### What to do
Pull out every line of the items that contains the string "kern", matching case exactly.

### Data for this exercise
>> Begin
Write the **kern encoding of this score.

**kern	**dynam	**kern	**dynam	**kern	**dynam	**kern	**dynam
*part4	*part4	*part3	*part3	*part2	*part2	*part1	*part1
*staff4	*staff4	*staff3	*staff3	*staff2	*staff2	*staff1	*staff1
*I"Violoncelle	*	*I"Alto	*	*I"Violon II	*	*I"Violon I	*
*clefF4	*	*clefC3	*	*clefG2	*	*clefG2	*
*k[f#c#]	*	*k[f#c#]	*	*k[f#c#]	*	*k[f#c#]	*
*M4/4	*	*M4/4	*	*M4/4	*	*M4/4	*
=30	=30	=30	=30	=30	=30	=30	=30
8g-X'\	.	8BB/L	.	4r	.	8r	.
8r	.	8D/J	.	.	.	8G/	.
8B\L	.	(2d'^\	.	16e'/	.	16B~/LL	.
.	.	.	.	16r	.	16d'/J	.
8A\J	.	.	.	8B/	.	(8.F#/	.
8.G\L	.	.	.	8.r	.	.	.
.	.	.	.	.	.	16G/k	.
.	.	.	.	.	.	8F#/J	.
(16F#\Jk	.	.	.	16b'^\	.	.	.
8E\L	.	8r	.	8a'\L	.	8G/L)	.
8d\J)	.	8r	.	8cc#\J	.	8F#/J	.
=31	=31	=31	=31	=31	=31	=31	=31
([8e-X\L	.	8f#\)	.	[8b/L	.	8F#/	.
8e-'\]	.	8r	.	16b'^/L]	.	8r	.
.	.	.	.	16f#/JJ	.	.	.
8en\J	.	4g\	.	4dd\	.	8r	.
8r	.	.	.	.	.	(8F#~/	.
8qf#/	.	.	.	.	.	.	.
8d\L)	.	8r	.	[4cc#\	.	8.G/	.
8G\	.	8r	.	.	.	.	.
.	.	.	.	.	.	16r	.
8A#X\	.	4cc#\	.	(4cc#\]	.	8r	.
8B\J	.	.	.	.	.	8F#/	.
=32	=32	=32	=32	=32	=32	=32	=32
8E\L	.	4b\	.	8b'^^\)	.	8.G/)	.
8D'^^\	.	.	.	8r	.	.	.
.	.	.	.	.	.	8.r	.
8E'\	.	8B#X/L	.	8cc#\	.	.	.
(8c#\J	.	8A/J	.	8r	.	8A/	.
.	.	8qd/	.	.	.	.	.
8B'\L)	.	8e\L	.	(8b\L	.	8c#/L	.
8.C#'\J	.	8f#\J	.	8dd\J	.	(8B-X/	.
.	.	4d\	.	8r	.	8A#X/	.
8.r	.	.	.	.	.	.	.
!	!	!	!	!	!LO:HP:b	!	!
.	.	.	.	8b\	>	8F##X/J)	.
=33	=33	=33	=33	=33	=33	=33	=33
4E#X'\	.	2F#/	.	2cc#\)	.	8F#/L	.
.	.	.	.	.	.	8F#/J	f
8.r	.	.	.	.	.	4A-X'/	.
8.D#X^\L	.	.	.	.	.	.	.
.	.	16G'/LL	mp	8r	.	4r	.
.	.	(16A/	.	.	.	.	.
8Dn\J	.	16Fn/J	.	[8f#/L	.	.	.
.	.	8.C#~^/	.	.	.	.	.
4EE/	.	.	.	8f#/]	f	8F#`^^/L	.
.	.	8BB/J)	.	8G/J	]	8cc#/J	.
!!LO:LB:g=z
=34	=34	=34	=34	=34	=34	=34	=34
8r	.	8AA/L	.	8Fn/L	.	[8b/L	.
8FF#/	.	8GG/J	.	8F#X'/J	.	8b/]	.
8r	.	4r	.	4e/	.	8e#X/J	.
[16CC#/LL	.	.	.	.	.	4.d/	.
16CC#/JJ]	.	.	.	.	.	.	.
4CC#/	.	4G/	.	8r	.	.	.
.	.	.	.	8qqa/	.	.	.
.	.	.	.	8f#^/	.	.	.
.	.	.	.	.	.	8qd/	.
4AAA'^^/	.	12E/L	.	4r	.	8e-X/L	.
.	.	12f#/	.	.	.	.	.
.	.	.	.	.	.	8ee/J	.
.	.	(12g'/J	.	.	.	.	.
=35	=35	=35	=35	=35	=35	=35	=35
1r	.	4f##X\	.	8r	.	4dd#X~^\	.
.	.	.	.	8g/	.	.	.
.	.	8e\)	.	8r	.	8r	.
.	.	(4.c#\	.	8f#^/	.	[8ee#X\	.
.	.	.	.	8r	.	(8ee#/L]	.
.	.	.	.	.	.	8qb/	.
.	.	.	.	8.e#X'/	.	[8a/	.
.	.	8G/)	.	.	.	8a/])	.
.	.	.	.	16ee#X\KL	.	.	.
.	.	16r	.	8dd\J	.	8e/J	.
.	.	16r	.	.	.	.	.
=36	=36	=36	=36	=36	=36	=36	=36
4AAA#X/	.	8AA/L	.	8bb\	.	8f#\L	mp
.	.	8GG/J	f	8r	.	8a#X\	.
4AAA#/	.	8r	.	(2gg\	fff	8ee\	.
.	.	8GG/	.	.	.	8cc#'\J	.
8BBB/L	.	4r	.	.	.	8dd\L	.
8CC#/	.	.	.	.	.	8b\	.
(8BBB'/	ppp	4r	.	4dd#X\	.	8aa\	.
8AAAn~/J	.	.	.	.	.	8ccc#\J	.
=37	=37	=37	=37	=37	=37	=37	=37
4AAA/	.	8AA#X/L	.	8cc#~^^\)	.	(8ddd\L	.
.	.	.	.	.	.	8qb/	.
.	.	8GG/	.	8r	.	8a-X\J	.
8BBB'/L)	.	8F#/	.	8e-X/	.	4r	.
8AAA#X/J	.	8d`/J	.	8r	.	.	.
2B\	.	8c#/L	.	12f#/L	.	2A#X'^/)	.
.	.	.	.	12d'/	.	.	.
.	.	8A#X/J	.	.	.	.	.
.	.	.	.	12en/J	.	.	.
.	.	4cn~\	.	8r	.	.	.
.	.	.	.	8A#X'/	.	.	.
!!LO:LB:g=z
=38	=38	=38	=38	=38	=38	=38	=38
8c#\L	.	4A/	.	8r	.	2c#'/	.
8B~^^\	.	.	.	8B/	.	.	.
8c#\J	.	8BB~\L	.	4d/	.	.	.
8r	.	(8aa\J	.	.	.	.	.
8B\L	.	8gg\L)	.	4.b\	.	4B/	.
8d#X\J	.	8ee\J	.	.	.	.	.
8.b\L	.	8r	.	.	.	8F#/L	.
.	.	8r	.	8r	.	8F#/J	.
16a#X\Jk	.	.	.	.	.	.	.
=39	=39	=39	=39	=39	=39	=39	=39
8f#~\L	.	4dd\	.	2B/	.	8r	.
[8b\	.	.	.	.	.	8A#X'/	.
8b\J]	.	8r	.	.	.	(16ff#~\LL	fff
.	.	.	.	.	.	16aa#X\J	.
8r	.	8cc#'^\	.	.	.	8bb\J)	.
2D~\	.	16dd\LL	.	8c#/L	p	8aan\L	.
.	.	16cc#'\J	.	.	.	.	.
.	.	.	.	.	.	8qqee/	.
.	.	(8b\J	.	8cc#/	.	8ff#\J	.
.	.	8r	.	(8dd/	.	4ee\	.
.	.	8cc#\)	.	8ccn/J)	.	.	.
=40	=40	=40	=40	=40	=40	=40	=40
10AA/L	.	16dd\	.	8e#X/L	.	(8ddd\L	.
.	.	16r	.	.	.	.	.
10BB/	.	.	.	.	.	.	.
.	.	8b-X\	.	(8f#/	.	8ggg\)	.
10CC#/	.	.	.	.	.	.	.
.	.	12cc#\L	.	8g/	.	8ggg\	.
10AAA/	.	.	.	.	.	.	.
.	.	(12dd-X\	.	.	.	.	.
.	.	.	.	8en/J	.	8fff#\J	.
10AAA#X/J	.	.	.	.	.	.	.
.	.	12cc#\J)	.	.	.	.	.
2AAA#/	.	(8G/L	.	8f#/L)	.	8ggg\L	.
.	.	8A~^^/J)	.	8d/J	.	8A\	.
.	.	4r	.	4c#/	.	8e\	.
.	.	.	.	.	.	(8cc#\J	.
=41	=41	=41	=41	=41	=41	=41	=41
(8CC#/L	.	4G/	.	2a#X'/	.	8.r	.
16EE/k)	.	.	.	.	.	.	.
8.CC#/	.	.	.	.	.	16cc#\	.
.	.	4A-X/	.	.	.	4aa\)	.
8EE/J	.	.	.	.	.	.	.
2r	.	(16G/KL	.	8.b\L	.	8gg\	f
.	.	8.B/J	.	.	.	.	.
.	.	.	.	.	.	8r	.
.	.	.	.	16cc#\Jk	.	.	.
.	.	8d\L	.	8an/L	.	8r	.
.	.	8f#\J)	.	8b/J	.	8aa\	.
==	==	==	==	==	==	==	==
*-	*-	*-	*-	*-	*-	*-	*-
>> End
>> Begin
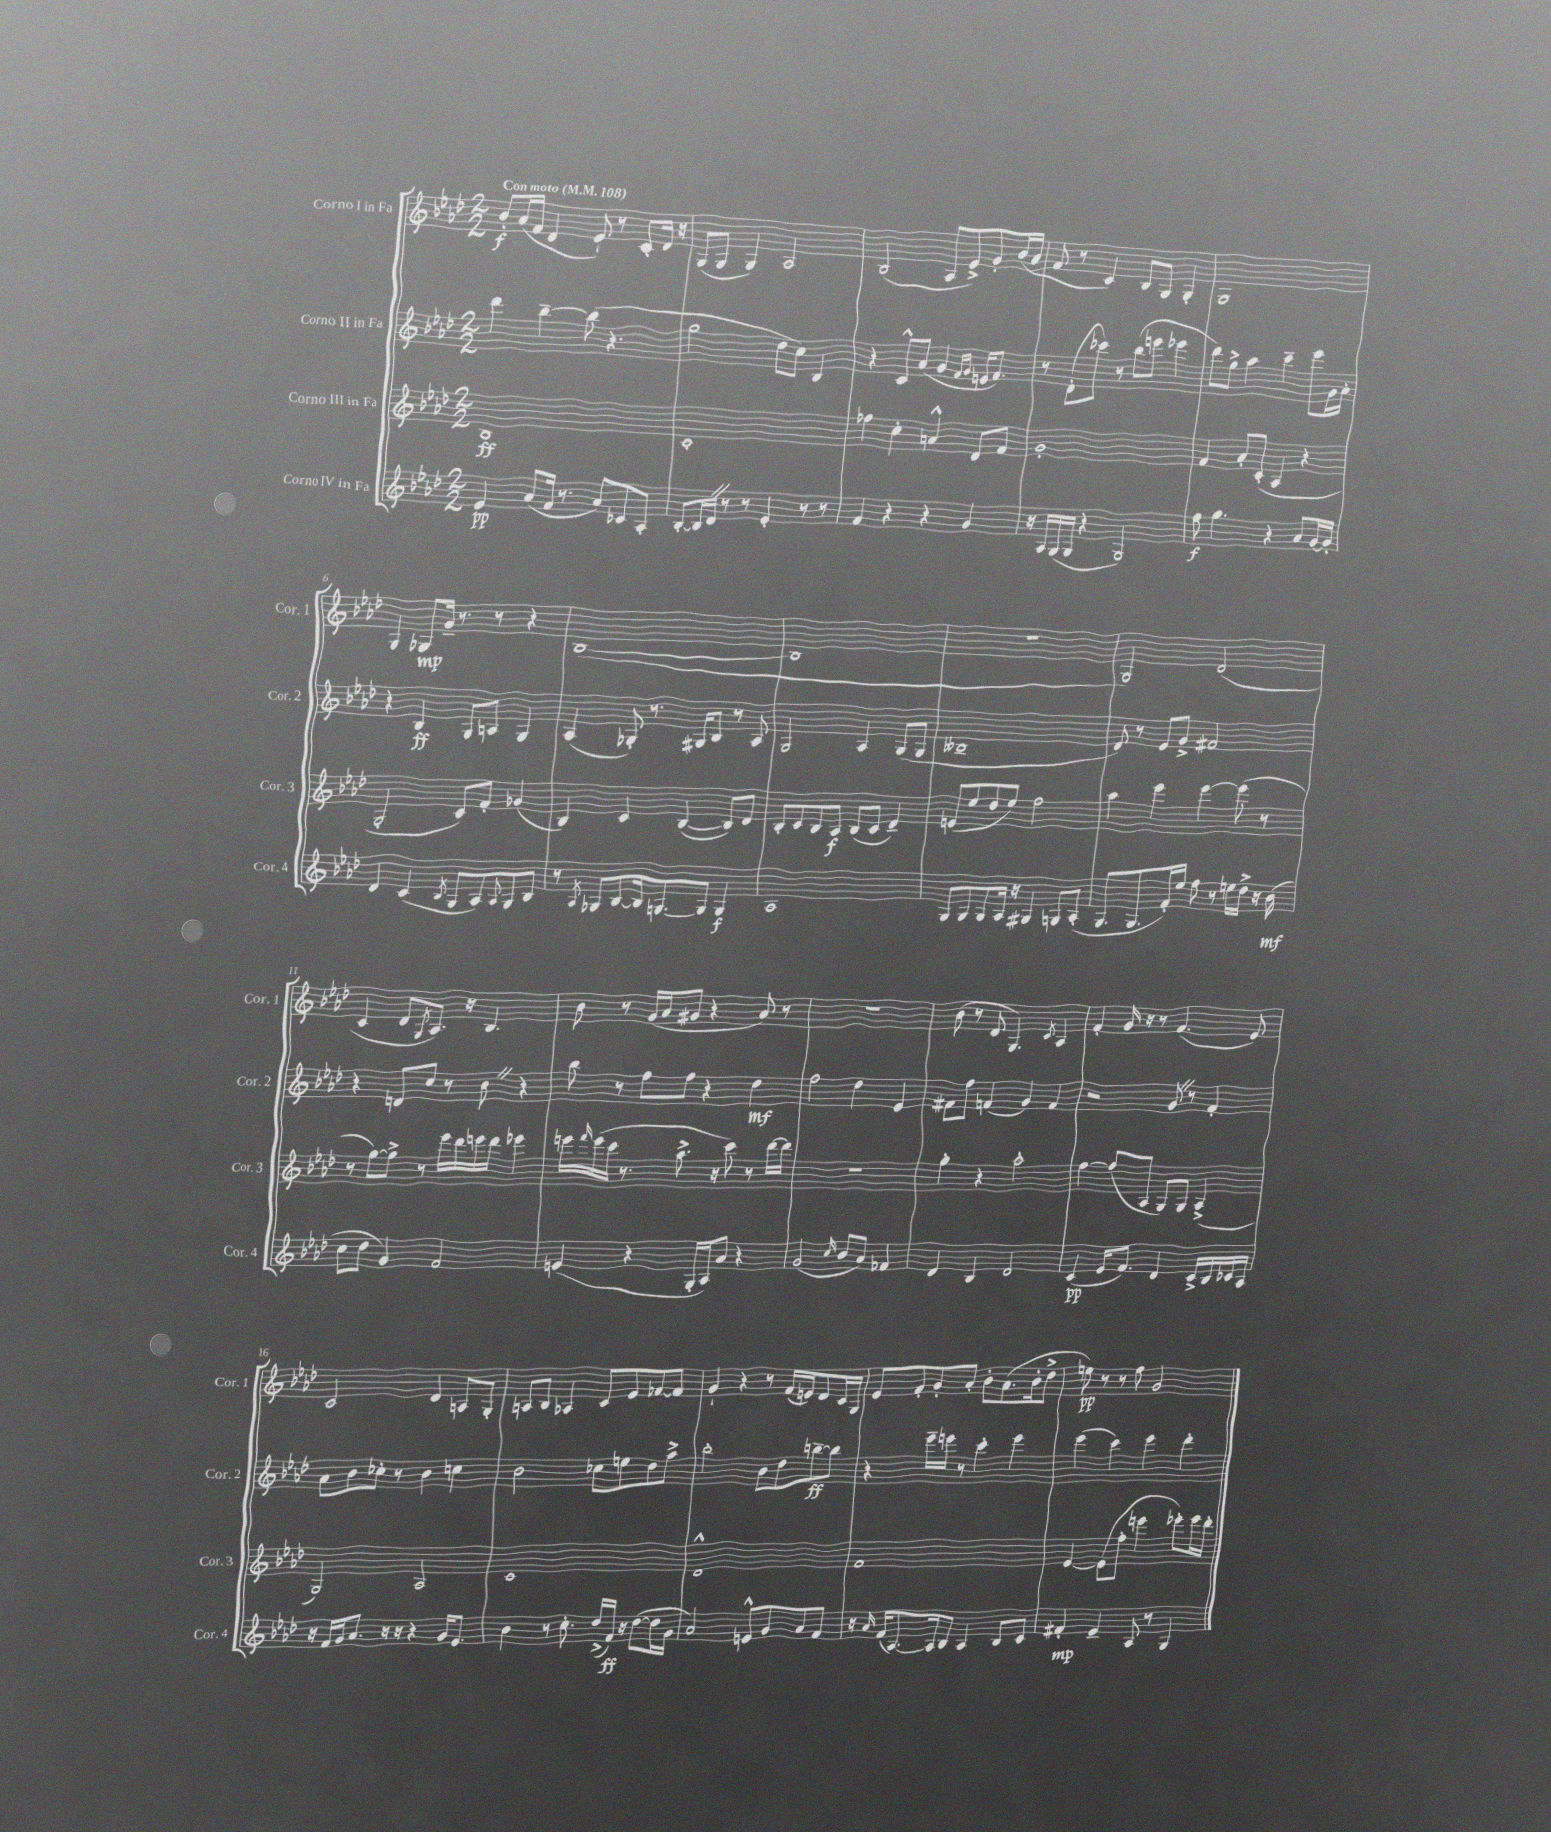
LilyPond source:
>> End
### Solution to this task
Write the **kern encoding of this score.
**kern	**dynam	**kern	**dynam	**kern	**dynam	**kern	**dynam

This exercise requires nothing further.